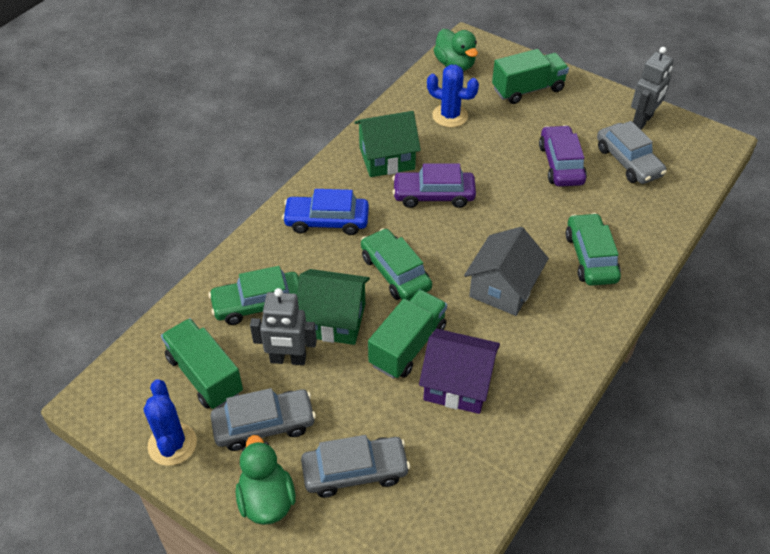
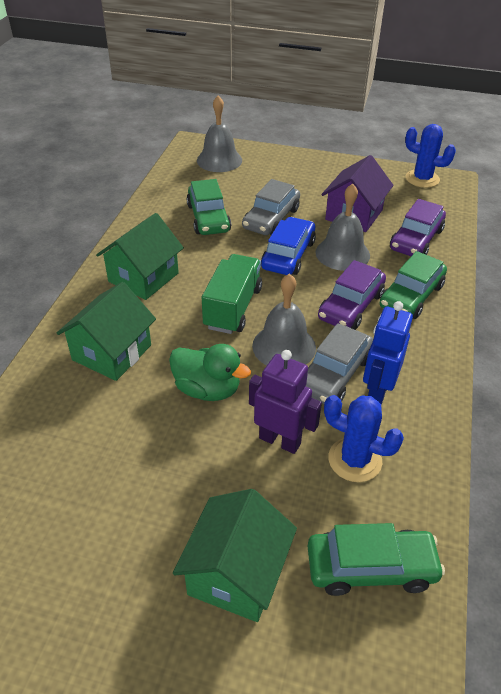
blue robot: 0 -> 1
green duck: 2 -> 1
green house: 2 -> 3
green truck: 3 -> 1
grey bell: 0 -> 3
grey car: 3 -> 2
grey house: 1 -> 0
grey robot: 2 -> 0
purple robot: 0 -> 1

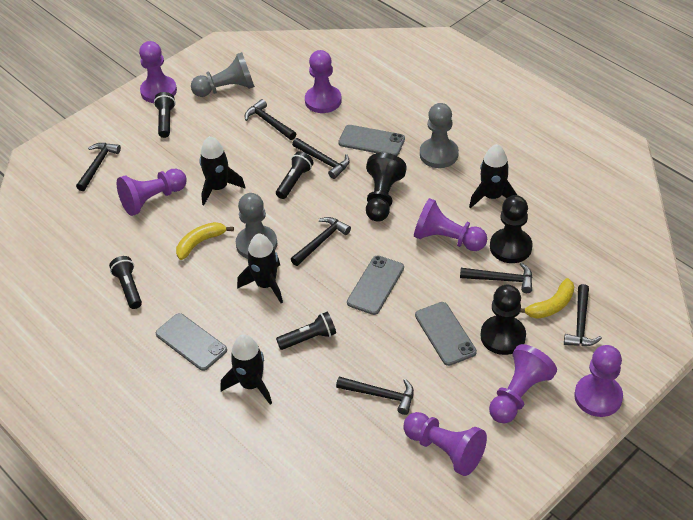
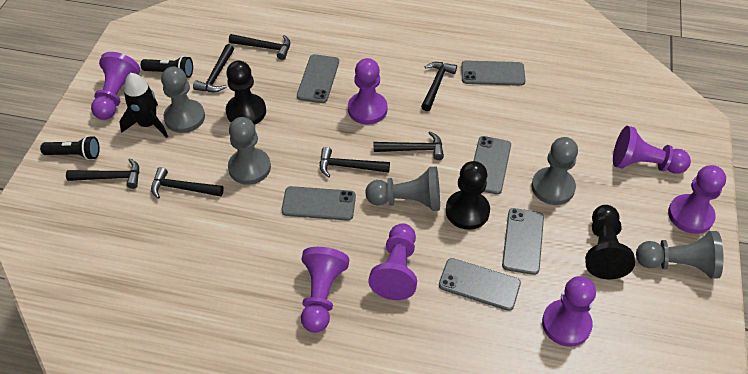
black flashlight: 4 -> 2
black rocket: 4 -> 1
grey pawn: 3 -> 5
grey phone: 4 -> 6
yellow banana: 2 -> 0

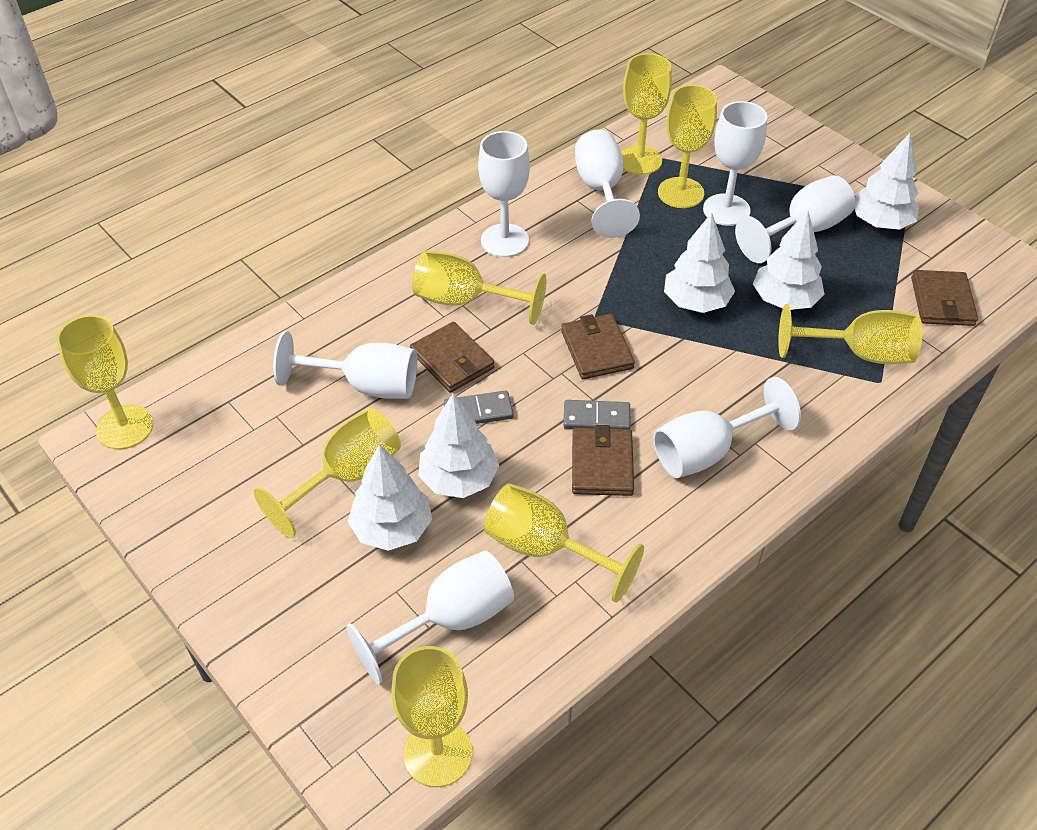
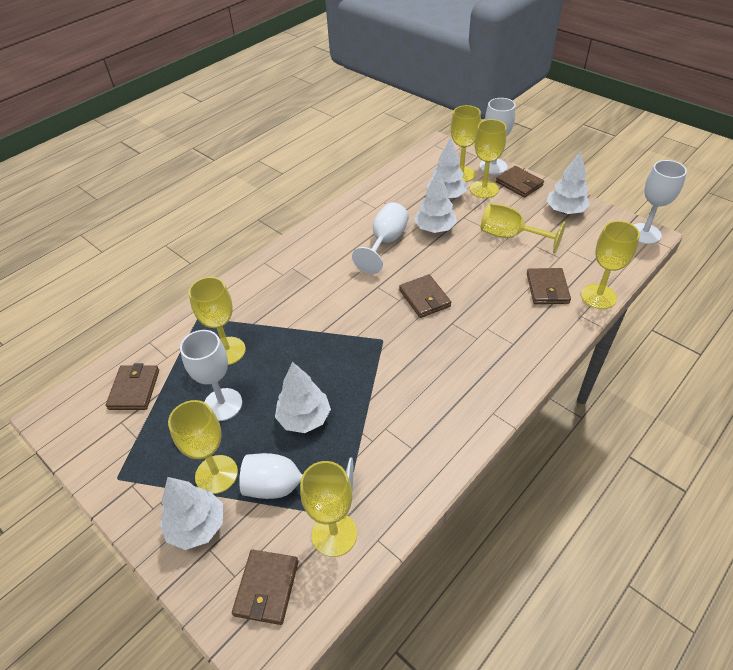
brown wallet: 4 -> 5
grey domino: 2 -> 0
white goblet: 7 -> 5
yellow goblet: 8 -> 7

» **Task**: Within the entries above, report how many lines include "robot", and keep the answer to the number.

» **Problem solution**: 3